**ASSIGNED TASK**
Go through the data below and return each line where the string "none" appears.
RECORDED DATA: Begin
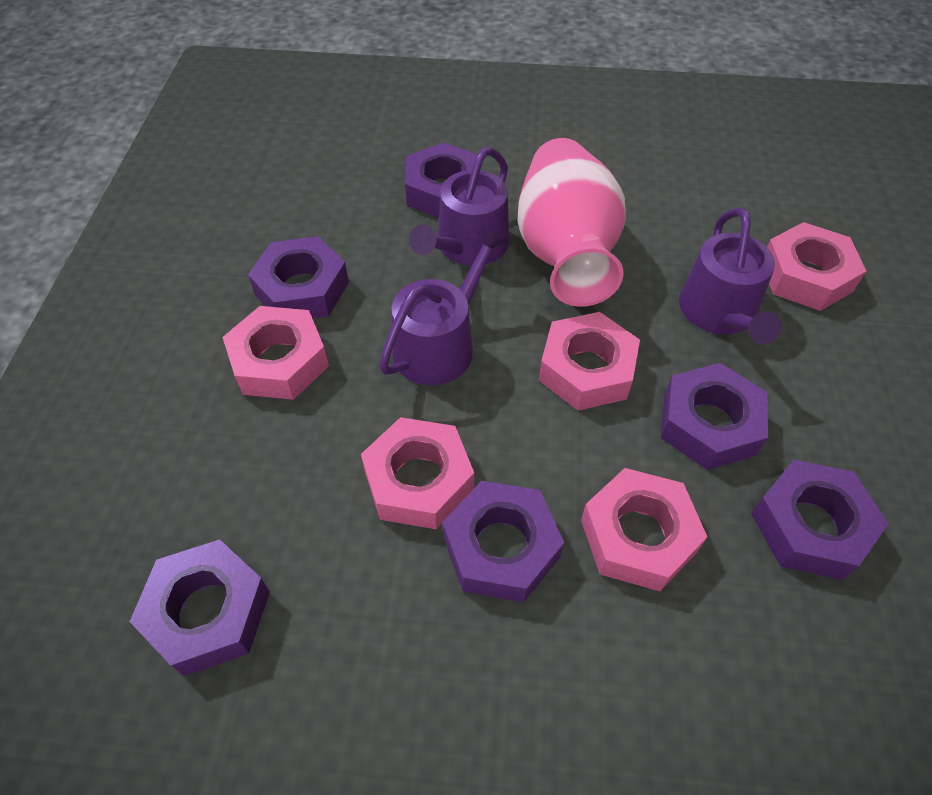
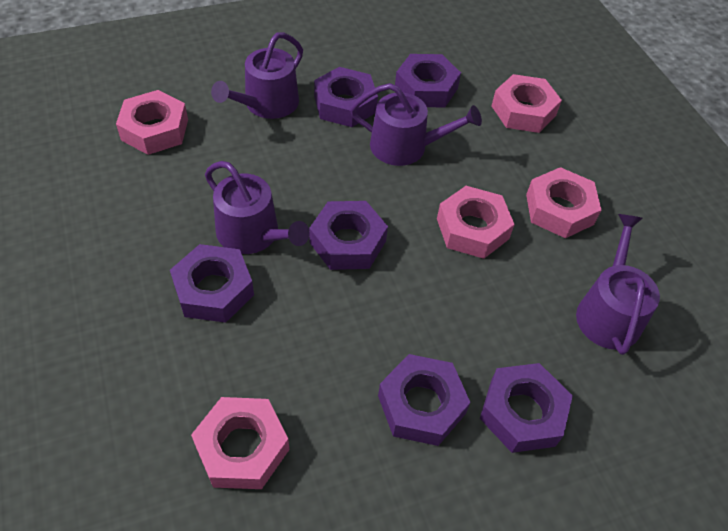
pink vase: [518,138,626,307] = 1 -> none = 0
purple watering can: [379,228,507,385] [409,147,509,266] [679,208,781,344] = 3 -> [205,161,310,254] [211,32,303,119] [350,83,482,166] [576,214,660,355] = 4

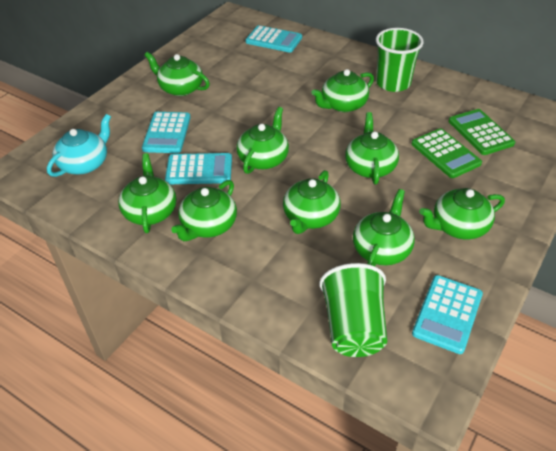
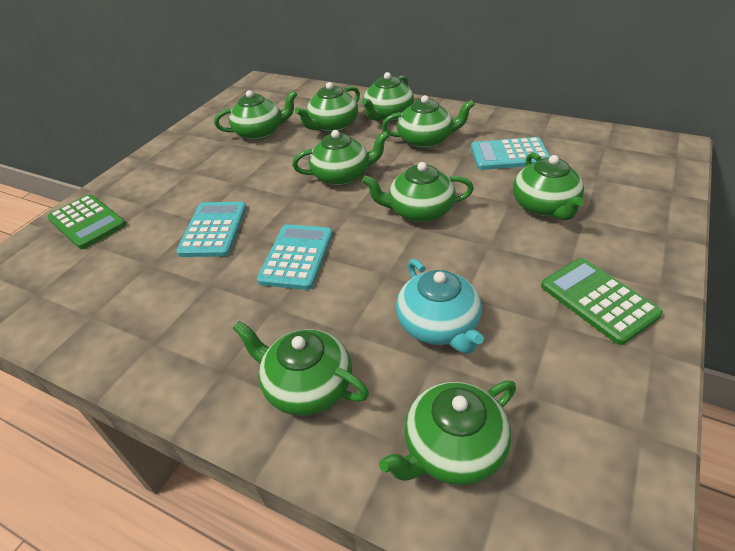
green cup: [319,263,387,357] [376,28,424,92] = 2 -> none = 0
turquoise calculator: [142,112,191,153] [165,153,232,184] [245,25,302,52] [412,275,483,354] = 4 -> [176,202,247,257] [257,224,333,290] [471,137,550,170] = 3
RECORDED DATA: End
RECORDED DATA: Begin
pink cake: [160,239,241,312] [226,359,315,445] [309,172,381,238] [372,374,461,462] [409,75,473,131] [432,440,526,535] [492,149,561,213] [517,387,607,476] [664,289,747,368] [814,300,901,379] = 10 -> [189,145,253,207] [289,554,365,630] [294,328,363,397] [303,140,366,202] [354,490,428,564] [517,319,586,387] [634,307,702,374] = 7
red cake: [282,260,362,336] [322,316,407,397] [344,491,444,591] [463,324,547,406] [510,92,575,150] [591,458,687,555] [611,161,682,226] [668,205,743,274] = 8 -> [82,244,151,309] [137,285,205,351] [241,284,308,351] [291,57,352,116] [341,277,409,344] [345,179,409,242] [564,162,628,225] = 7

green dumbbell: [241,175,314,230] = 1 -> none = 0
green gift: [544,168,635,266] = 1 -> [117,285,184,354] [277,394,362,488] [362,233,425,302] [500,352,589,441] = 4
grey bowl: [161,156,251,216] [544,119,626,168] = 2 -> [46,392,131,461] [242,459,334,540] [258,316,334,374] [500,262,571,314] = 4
RECORDED DATA: End
RECORDED DATA: Begin
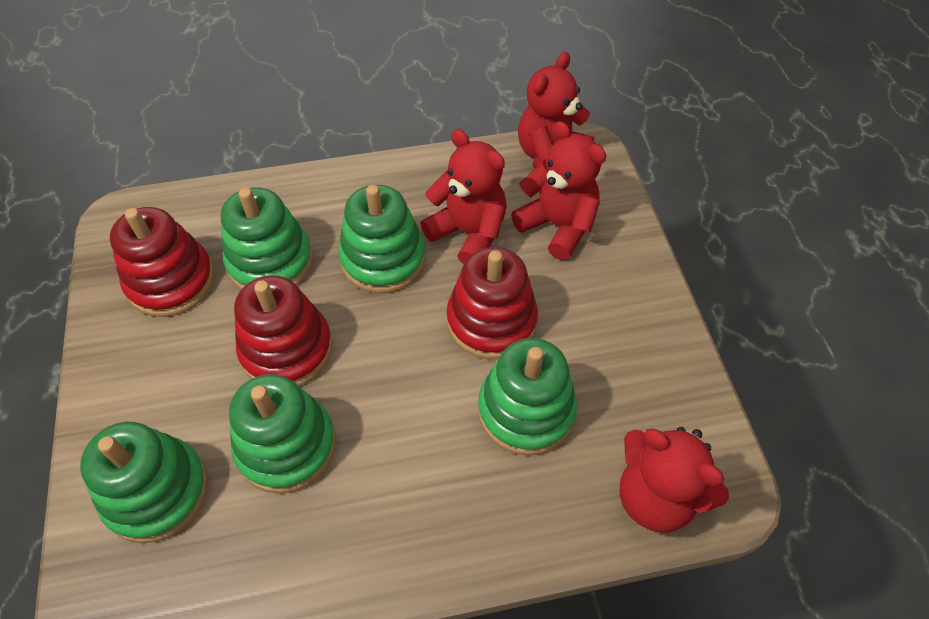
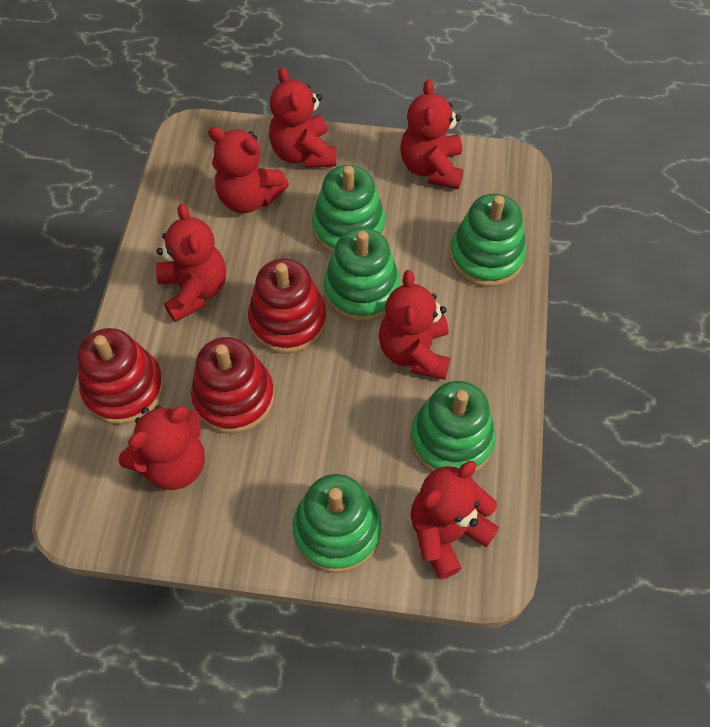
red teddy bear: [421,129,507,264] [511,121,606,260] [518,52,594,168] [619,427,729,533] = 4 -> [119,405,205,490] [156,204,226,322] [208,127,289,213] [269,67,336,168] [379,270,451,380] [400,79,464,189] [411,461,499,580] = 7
RECORDED DATA: End
**ANSWER TO THE EXERCISE**
pink vase: [518,138,626,307] = 1 -> none = 0
green cup: [319,263,387,357] [376,28,424,92] = 2 -> none = 0
green dumbbell: [241,175,314,230] = 1 -> none = 0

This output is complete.